Coordinate-based object records

- - - -

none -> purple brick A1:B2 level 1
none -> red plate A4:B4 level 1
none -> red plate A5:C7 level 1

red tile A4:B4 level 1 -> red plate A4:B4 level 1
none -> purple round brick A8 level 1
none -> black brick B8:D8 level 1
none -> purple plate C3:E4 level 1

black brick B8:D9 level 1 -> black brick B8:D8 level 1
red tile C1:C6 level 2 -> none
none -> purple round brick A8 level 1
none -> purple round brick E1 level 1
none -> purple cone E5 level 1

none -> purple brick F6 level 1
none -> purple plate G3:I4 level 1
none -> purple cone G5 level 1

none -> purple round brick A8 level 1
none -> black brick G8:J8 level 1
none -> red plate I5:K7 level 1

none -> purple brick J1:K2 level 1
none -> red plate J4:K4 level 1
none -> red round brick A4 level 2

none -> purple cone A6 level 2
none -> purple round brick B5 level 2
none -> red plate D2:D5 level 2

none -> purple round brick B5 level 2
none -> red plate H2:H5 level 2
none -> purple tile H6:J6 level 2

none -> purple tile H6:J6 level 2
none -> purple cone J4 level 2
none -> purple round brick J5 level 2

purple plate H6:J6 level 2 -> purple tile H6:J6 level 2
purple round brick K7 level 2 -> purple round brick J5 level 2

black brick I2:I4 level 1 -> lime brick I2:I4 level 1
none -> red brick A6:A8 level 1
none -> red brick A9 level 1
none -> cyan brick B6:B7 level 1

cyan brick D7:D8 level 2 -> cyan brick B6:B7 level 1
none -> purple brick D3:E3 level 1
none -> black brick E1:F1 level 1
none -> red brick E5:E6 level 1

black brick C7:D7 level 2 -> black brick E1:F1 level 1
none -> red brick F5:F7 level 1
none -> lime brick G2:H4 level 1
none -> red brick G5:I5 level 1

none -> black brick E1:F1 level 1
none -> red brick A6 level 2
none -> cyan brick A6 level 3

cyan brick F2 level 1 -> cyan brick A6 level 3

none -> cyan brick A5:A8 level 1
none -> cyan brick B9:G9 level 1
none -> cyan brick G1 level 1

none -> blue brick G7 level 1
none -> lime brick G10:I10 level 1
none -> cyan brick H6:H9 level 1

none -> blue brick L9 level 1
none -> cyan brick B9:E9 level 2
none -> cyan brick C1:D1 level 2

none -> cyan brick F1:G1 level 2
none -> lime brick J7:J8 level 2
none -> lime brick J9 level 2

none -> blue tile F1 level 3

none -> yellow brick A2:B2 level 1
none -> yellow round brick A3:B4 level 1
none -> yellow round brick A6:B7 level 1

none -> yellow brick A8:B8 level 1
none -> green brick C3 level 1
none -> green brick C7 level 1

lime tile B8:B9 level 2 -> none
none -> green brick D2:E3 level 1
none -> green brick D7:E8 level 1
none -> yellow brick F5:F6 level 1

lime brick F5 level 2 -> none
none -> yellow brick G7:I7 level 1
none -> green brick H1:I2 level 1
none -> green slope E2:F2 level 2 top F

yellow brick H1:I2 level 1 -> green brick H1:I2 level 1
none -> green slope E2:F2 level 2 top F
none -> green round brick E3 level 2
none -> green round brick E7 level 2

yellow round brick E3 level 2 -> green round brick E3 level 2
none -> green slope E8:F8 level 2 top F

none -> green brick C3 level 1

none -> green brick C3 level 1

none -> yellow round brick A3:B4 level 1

- - - -

**WHAT IS EXPECTED:** The word "plate" may appear on some lines of these records; state how many such lines there are, and nothing else.

**RESPONSE FOR THIS EXERCISE:** 10